• **INPUT RECORDS**:
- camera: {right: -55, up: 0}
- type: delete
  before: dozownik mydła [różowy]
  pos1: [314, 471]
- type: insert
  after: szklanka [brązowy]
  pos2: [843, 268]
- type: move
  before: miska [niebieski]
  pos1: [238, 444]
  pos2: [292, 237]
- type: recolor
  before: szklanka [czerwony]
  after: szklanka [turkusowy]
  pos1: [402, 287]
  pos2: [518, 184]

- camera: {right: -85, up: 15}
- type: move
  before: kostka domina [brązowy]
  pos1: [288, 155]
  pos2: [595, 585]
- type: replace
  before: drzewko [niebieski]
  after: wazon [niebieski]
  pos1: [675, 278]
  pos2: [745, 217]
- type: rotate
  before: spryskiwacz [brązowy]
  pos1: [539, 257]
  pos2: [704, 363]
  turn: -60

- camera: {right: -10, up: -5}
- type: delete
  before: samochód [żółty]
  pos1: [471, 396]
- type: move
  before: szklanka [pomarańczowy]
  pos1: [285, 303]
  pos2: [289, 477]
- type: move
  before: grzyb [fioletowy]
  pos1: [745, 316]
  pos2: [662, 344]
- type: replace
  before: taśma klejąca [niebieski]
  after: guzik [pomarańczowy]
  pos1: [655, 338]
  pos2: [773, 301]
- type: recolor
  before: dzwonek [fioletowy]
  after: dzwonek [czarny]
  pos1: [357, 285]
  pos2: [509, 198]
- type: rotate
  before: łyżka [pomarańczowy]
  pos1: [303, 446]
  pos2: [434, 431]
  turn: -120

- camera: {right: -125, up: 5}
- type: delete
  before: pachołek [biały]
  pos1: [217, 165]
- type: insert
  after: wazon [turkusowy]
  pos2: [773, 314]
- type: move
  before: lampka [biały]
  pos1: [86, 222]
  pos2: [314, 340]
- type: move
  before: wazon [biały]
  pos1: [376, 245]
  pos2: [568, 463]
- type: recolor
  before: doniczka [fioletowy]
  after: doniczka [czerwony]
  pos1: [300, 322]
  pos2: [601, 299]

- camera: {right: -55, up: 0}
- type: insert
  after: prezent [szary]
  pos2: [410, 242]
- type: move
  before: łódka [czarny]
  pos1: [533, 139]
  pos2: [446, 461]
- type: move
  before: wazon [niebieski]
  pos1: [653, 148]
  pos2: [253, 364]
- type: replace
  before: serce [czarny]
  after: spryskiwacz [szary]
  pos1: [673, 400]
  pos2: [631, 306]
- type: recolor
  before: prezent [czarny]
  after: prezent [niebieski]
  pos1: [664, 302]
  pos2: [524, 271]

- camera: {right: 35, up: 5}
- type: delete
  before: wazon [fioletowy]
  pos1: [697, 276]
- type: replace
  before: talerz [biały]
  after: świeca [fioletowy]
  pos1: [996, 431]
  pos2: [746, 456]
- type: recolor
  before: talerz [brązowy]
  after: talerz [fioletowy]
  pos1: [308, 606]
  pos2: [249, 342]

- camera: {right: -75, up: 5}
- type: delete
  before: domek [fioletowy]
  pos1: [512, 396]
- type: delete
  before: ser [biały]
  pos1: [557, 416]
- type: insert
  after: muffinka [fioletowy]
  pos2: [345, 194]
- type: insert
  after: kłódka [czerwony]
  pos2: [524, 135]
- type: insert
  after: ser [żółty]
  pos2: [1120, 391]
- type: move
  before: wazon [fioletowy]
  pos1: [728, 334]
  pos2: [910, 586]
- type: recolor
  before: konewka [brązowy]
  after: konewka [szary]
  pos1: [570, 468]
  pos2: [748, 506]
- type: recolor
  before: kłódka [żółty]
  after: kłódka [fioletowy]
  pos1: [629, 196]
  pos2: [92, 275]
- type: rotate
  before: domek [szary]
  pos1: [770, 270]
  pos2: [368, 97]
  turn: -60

• **INSTRUCTIONS TO FOLLOW**:
Retype every line of the data above exactly.

• **ANSWER TO THIS EXERCISE**:
- camera: {right: -55, up: 0}
- type: delete
  before: dozownik mydła [różowy]
  pos1: [314, 471]
- type: insert
  after: szklanka [brązowy]
  pos2: [843, 268]
- type: move
  before: miska [niebieski]
  pos1: [238, 444]
  pos2: [292, 237]
- type: recolor
  before: szklanka [czerwony]
  after: szklanka [turkusowy]
  pos1: [402, 287]
  pos2: [518, 184]

- camera: {right: -85, up: 15}
- type: move
  before: kostka domina [brązowy]
  pos1: [288, 155]
  pos2: [595, 585]
- type: replace
  before: drzewko [niebieski]
  after: wazon [niebieski]
  pos1: [675, 278]
  pos2: [745, 217]
- type: rotate
  before: spryskiwacz [brązowy]
  pos1: [539, 257]
  pos2: [704, 363]
  turn: -60

- camera: {right: -10, up: -5}
- type: delete
  before: samochód [żółty]
  pos1: [471, 396]
- type: move
  before: szklanka [pomarańczowy]
  pos1: [285, 303]
  pos2: [289, 477]
- type: move
  before: grzyb [fioletowy]
  pos1: [745, 316]
  pos2: [662, 344]
- type: replace
  before: taśma klejąca [niebieski]
  after: guzik [pomarańczowy]
  pos1: [655, 338]
  pos2: [773, 301]
- type: recolor
  before: dzwonek [fioletowy]
  after: dzwonek [czarny]
  pos1: [357, 285]
  pos2: [509, 198]
- type: rotate
  before: łyżka [pomarańczowy]
  pos1: [303, 446]
  pos2: [434, 431]
  turn: -120

- camera: {right: -125, up: 5}
- type: delete
  before: pachołek [biały]
  pos1: [217, 165]
- type: insert
  after: wazon [turkusowy]
  pos2: [773, 314]
- type: move
  before: lampka [biały]
  pos1: [86, 222]
  pos2: [314, 340]
- type: move
  before: wazon [biały]
  pos1: [376, 245]
  pos2: [568, 463]
- type: recolor
  before: doniczka [fioletowy]
  after: doniczka [czerwony]
  pos1: [300, 322]
  pos2: [601, 299]

- camera: {right: -55, up: 0}
- type: insert
  after: prezent [szary]
  pos2: [410, 242]
- type: move
  before: łódka [czarny]
  pos1: [533, 139]
  pos2: [446, 461]
- type: move
  before: wazon [niebieski]
  pos1: [653, 148]
  pos2: [253, 364]
- type: replace
  before: serce [czarny]
  after: spryskiwacz [szary]
  pos1: [673, 400]
  pos2: [631, 306]
- type: recolor
  before: prezent [czarny]
  after: prezent [niebieski]
  pos1: [664, 302]
  pos2: [524, 271]

- camera: {right: 35, up: 5}
- type: delete
  before: wazon [fioletowy]
  pos1: [697, 276]
- type: replace
  before: talerz [biały]
  after: świeca [fioletowy]
  pos1: [996, 431]
  pos2: [746, 456]
- type: recolor
  before: talerz [brązowy]
  after: talerz [fioletowy]
  pos1: [308, 606]
  pos2: [249, 342]

- camera: {right: -75, up: 5}
- type: delete
  before: domek [fioletowy]
  pos1: [512, 396]
- type: delete
  before: ser [biały]
  pos1: [557, 416]
- type: insert
  after: muffinka [fioletowy]
  pos2: [345, 194]
- type: insert
  after: kłódka [czerwony]
  pos2: [524, 135]
- type: insert
  after: ser [żółty]
  pos2: [1120, 391]
- type: move
  before: wazon [fioletowy]
  pos1: [728, 334]
  pos2: [910, 586]
- type: recolor
  before: konewka [brązowy]
  after: konewka [szary]
  pos1: [570, 468]
  pos2: [748, 506]
- type: recolor
  before: kłódka [żółty]
  after: kłódka [fioletowy]
  pos1: [629, 196]
  pos2: [92, 275]
- type: rotate
  before: domek [szary]
  pos1: [770, 270]
  pos2: [368, 97]
  turn: -60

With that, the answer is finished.